For each record here, output an exact copy.

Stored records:
::::
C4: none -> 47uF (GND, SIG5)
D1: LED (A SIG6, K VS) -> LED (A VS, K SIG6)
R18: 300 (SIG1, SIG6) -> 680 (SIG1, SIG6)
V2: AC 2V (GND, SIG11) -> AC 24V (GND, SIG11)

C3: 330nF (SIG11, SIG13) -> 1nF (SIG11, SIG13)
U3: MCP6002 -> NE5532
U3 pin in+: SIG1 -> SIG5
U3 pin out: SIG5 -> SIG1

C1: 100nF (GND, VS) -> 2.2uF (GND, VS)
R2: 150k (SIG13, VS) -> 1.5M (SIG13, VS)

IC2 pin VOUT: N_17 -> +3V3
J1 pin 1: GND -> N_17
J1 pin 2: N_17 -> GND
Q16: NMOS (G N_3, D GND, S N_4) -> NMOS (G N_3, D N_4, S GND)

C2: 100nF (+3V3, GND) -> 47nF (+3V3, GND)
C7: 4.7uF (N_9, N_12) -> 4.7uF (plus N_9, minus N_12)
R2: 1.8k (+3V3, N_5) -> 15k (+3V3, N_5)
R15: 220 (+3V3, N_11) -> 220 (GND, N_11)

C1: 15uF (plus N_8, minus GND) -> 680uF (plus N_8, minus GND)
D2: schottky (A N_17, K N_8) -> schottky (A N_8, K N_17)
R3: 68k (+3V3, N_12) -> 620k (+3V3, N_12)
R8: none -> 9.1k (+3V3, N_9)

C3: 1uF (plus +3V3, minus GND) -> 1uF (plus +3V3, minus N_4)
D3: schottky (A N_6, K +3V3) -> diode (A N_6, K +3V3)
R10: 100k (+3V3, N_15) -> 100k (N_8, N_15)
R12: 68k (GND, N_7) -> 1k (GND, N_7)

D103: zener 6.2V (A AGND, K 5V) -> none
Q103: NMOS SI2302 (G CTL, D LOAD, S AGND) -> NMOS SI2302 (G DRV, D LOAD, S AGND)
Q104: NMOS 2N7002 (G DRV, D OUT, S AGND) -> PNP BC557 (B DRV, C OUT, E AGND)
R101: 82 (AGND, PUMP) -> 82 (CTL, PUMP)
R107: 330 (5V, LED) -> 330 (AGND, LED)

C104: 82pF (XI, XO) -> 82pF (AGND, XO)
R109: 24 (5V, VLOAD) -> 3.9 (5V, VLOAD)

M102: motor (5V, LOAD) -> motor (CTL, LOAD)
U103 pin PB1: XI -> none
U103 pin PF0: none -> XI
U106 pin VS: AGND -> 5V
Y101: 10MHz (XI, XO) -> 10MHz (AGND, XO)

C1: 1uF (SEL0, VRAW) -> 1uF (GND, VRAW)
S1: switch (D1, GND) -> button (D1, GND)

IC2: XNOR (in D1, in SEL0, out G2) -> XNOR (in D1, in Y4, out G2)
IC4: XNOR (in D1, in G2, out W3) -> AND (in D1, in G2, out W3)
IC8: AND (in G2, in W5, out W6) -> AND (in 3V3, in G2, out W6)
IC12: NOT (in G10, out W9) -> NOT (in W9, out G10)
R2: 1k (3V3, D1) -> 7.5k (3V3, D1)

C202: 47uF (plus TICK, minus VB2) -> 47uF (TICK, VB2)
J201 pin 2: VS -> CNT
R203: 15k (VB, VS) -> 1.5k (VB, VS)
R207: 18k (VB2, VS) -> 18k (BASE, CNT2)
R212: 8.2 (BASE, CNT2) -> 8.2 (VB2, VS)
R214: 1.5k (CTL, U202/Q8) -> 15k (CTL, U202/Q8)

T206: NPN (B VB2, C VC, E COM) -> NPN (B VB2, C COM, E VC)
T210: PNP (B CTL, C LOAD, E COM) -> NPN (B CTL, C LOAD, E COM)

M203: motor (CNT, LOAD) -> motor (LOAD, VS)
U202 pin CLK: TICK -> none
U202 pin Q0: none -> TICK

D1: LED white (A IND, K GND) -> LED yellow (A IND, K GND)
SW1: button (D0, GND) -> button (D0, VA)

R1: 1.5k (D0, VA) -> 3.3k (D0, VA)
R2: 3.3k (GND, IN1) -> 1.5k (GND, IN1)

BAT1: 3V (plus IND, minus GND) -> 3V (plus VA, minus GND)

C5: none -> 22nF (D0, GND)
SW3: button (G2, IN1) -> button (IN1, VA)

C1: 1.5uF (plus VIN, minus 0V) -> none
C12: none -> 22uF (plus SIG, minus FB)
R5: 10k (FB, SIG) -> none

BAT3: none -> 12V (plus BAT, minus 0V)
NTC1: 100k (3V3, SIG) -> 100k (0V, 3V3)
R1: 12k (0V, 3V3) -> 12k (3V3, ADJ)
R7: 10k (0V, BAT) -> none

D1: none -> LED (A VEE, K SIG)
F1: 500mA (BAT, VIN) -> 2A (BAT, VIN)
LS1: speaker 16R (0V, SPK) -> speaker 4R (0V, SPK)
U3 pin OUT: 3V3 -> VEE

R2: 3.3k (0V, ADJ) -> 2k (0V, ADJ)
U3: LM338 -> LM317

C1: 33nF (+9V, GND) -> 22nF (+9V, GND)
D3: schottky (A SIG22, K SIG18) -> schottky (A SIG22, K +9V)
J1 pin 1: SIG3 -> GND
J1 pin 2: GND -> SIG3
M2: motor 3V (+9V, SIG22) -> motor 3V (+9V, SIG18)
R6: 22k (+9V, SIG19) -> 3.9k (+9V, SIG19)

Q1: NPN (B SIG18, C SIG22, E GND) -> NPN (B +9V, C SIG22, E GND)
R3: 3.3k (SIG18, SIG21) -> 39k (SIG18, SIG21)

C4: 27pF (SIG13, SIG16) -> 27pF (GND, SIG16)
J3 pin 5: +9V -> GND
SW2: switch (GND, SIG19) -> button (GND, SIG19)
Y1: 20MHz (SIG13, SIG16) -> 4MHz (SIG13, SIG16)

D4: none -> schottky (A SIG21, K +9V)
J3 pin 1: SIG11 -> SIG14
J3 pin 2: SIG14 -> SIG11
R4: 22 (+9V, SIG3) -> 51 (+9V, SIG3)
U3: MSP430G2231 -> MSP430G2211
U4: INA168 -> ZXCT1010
::::
# [Task answer]
C4: none -> 47uF (GND, SIG5)
D1: LED (A SIG6, K VS) -> LED (A VS, K SIG6)
R18: 300 (SIG1, SIG6) -> 680 (SIG1, SIG6)
V2: AC 2V (GND, SIG11) -> AC 24V (GND, SIG11)

C3: 330nF (SIG11, SIG13) -> 1nF (SIG11, SIG13)
U3: MCP6002 -> NE5532
U3 pin in+: SIG1 -> SIG5
U3 pin out: SIG5 -> SIG1

C1: 100nF (GND, VS) -> 2.2uF (GND, VS)
R2: 150k (SIG13, VS) -> 1.5M (SIG13, VS)

IC2 pin VOUT: N_17 -> +3V3
J1 pin 1: GND -> N_17
J1 pin 2: N_17 -> GND
Q16: NMOS (G N_3, D GND, S N_4) -> NMOS (G N_3, D N_4, S GND)

C2: 100nF (+3V3, GND) -> 47nF (+3V3, GND)
C7: 4.7uF (N_9, N_12) -> 4.7uF (plus N_9, minus N_12)
R2: 1.8k (+3V3, N_5) -> 15k (+3V3, N_5)
R15: 220 (+3V3, N_11) -> 220 (GND, N_11)

C1: 15uF (plus N_8, minus GND) -> 680uF (plus N_8, minus GND)
D2: schottky (A N_17, K N_8) -> schottky (A N_8, K N_17)
R3: 68k (+3V3, N_12) -> 620k (+3V3, N_12)
R8: none -> 9.1k (+3V3, N_9)

C3: 1uF (plus +3V3, minus GND) -> 1uF (plus +3V3, minus N_4)
D3: schottky (A N_6, K +3V3) -> diode (A N_6, K +3V3)
R10: 100k (+3V3, N_15) -> 100k (N_8, N_15)
R12: 68k (GND, N_7) -> 1k (GND, N_7)

D103: zener 6.2V (A AGND, K 5V) -> none
Q103: NMOS SI2302 (G CTL, D LOAD, S AGND) -> NMOS SI2302 (G DRV, D LOAD, S AGND)
Q104: NMOS 2N7002 (G DRV, D OUT, S AGND) -> PNP BC557 (B DRV, C OUT, E AGND)
R101: 82 (AGND, PUMP) -> 82 (CTL, PUMP)
R107: 330 (5V, LED) -> 330 (AGND, LED)

C104: 82pF (XI, XO) -> 82pF (AGND, XO)
R109: 24 (5V, VLOAD) -> 3.9 (5V, VLOAD)

M102: motor (5V, LOAD) -> motor (CTL, LOAD)
U103 pin PB1: XI -> none
U103 pin PF0: none -> XI
U106 pin VS: AGND -> 5V
Y101: 10MHz (XI, XO) -> 10MHz (AGND, XO)

C1: 1uF (SEL0, VRAW) -> 1uF (GND, VRAW)
S1: switch (D1, GND) -> button (D1, GND)

IC2: XNOR (in D1, in SEL0, out G2) -> XNOR (in D1, in Y4, out G2)
IC4: XNOR (in D1, in G2, out W3) -> AND (in D1, in G2, out W3)
IC8: AND (in G2, in W5, out W6) -> AND (in 3V3, in G2, out W6)
IC12: NOT (in G10, out W9) -> NOT (in W9, out G10)
R2: 1k (3V3, D1) -> 7.5k (3V3, D1)

C202: 47uF (plus TICK, minus VB2) -> 47uF (TICK, VB2)
J201 pin 2: VS -> CNT
R203: 15k (VB, VS) -> 1.5k (VB, VS)
R207: 18k (VB2, VS) -> 18k (BASE, CNT2)
R212: 8.2 (BASE, CNT2) -> 8.2 (VB2, VS)
R214: 1.5k (CTL, U202/Q8) -> 15k (CTL, U202/Q8)

T206: NPN (B VB2, C VC, E COM) -> NPN (B VB2, C COM, E VC)
T210: PNP (B CTL, C LOAD, E COM) -> NPN (B CTL, C LOAD, E COM)

M203: motor (CNT, LOAD) -> motor (LOAD, VS)
U202 pin CLK: TICK -> none
U202 pin Q0: none -> TICK

D1: LED white (A IND, K GND) -> LED yellow (A IND, K GND)
SW1: button (D0, GND) -> button (D0, VA)

R1: 1.5k (D0, VA) -> 3.3k (D0, VA)
R2: 3.3k (GND, IN1) -> 1.5k (GND, IN1)

BAT1: 3V (plus IND, minus GND) -> 3V (plus VA, minus GND)

C5: none -> 22nF (D0, GND)
SW3: button (G2, IN1) -> button (IN1, VA)

C1: 1.5uF (plus VIN, minus 0V) -> none
C12: none -> 22uF (plus SIG, minus FB)
R5: 10k (FB, SIG) -> none

BAT3: none -> 12V (plus BAT, minus 0V)
NTC1: 100k (3V3, SIG) -> 100k (0V, 3V3)
R1: 12k (0V, 3V3) -> 12k (3V3, ADJ)
R7: 10k (0V, BAT) -> none

D1: none -> LED (A VEE, K SIG)
F1: 500mA (BAT, VIN) -> 2A (BAT, VIN)
LS1: speaker 16R (0V, SPK) -> speaker 4R (0V, SPK)
U3 pin OUT: 3V3 -> VEE

R2: 3.3k (0V, ADJ) -> 2k (0V, ADJ)
U3: LM338 -> LM317

C1: 33nF (+9V, GND) -> 22nF (+9V, GND)
D3: schottky (A SIG22, K SIG18) -> schottky (A SIG22, K +9V)
J1 pin 1: SIG3 -> GND
J1 pin 2: GND -> SIG3
M2: motor 3V (+9V, SIG22) -> motor 3V (+9V, SIG18)
R6: 22k (+9V, SIG19) -> 3.9k (+9V, SIG19)

Q1: NPN (B SIG18, C SIG22, E GND) -> NPN (B +9V, C SIG22, E GND)
R3: 3.3k (SIG18, SIG21) -> 39k (SIG18, SIG21)

C4: 27pF (SIG13, SIG16) -> 27pF (GND, SIG16)
J3 pin 5: +9V -> GND
SW2: switch (GND, SIG19) -> button (GND, SIG19)
Y1: 20MHz (SIG13, SIG16) -> 4MHz (SIG13, SIG16)

D4: none -> schottky (A SIG21, K +9V)
J3 pin 1: SIG11 -> SIG14
J3 pin 2: SIG14 -> SIG11
R4: 22 (+9V, SIG3) -> 51 (+9V, SIG3)
U3: MSP430G2231 -> MSP430G2211
U4: INA168 -> ZXCT1010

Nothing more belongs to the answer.